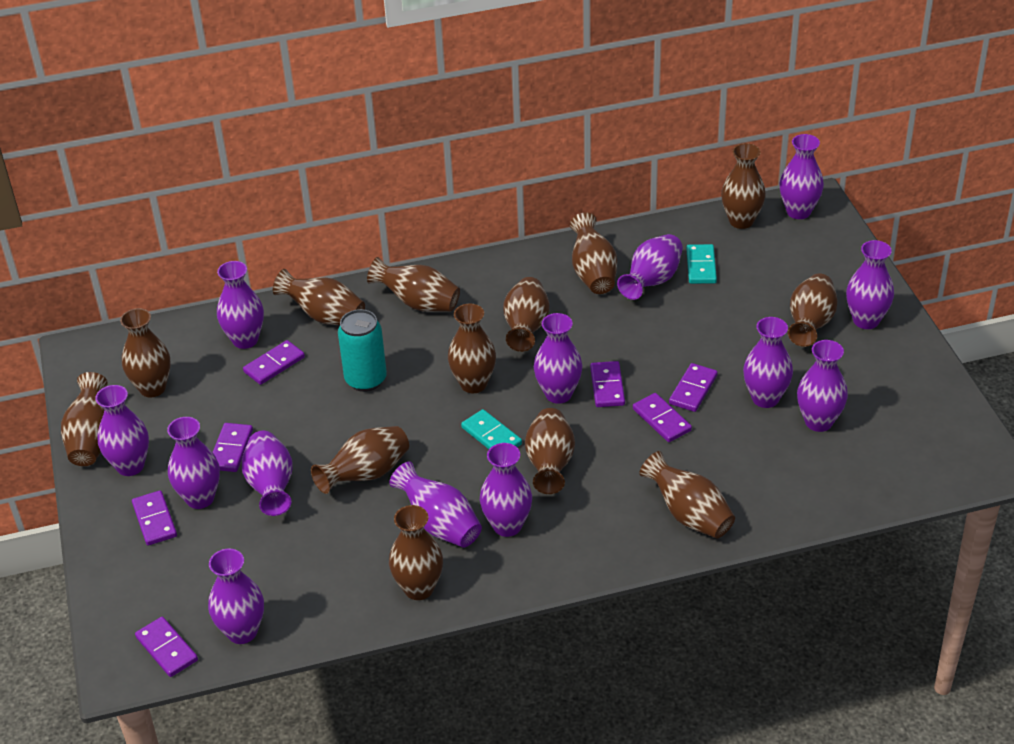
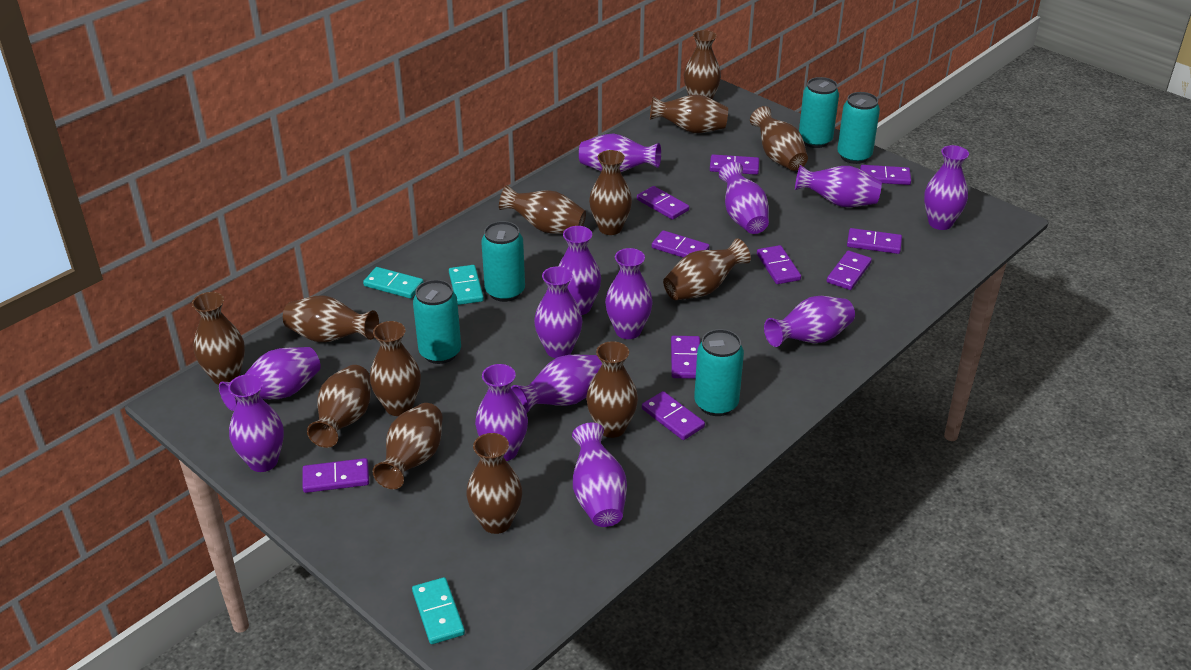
purple domino: 7 -> 10
turquoise can: 1 -> 5
turquoise domino: 2 -> 3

* **What you have to do**
Extract every line above containing the word "turquoise".

* **Answer box**
turquoise can: 1 -> 5
turquoise domino: 2 -> 3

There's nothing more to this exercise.